Retype, word for word, every line of the records below starting at the one that contains "camera: 45 degrees right, 5 degrees up" and ending at the one that contains "moved: orange teddy"; include both of those lines and nothing more.

*** Data for this task ***

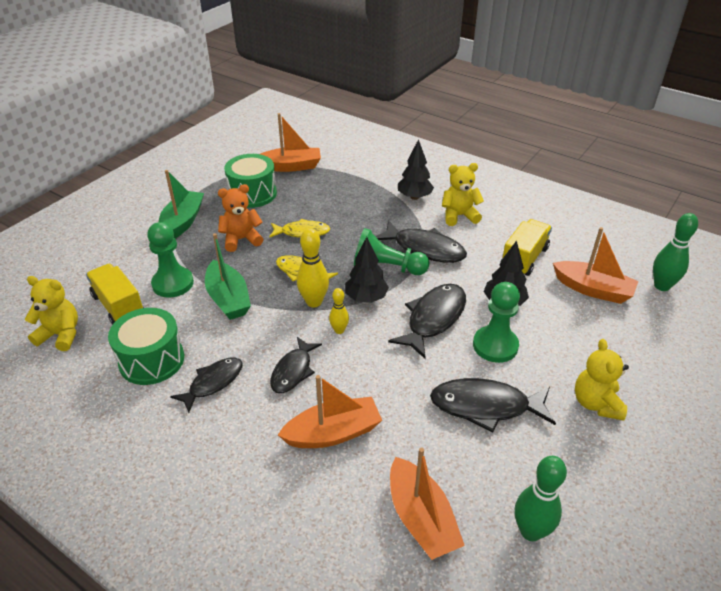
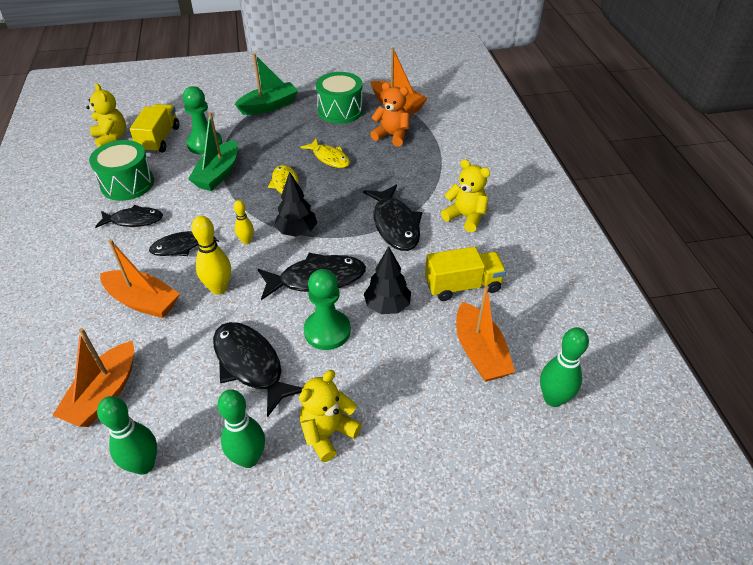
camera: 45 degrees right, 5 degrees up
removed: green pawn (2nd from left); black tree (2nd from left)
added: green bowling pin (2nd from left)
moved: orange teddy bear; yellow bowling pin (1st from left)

*** End of Data for this task ***
*** Data for this task ***

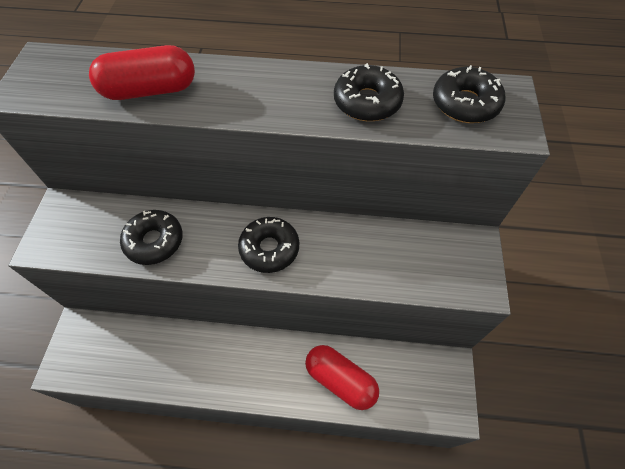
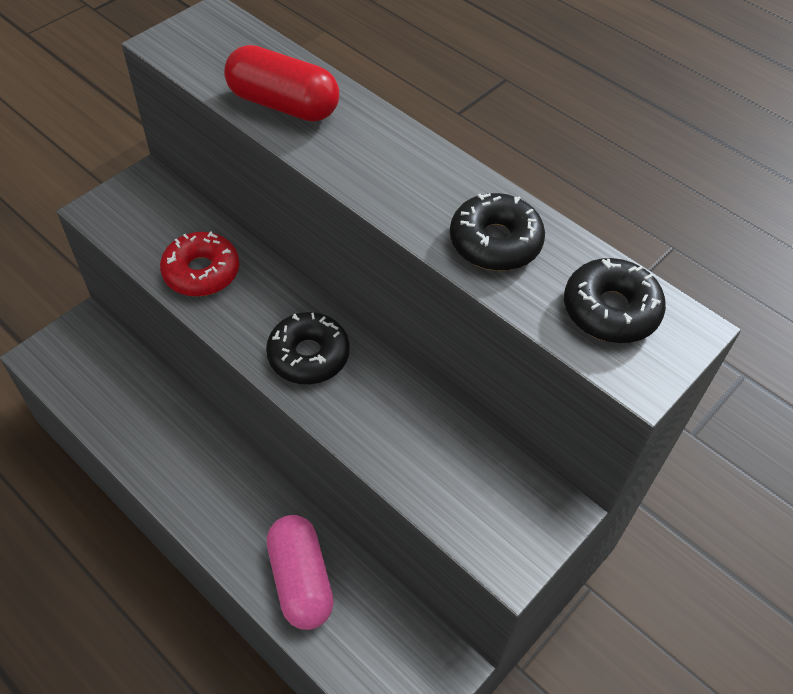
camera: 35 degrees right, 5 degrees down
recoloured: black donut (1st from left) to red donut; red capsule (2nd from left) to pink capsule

*** End of Data for this task ***
*** Data for this task ***

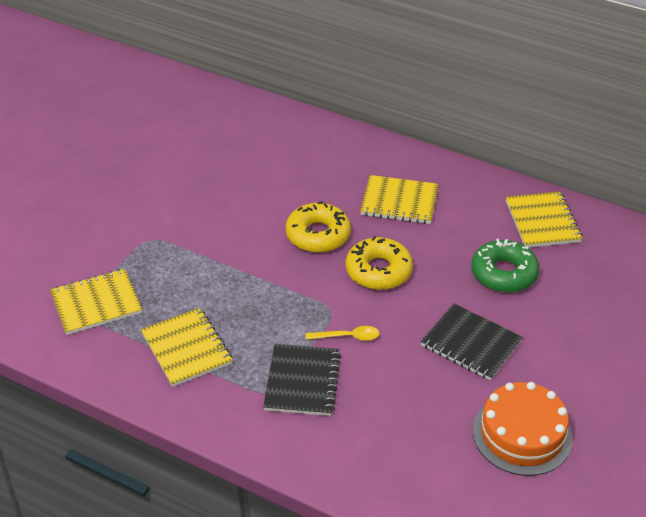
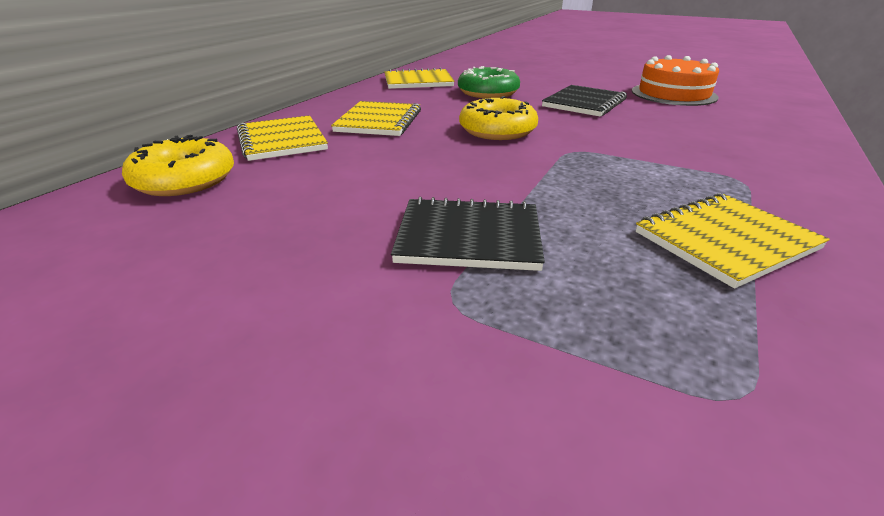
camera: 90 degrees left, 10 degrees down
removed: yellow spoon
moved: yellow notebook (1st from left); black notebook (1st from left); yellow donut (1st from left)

*** End of Data for this task ***

_Exercise output_
camera: 45 degrees right, 5 degrees up
removed: green pawn (2nd from left); black tree (2nd from left)
added: green bowling pin (2nd from left)
moved: orange teddy bear; yellow bowling pin (1st from left)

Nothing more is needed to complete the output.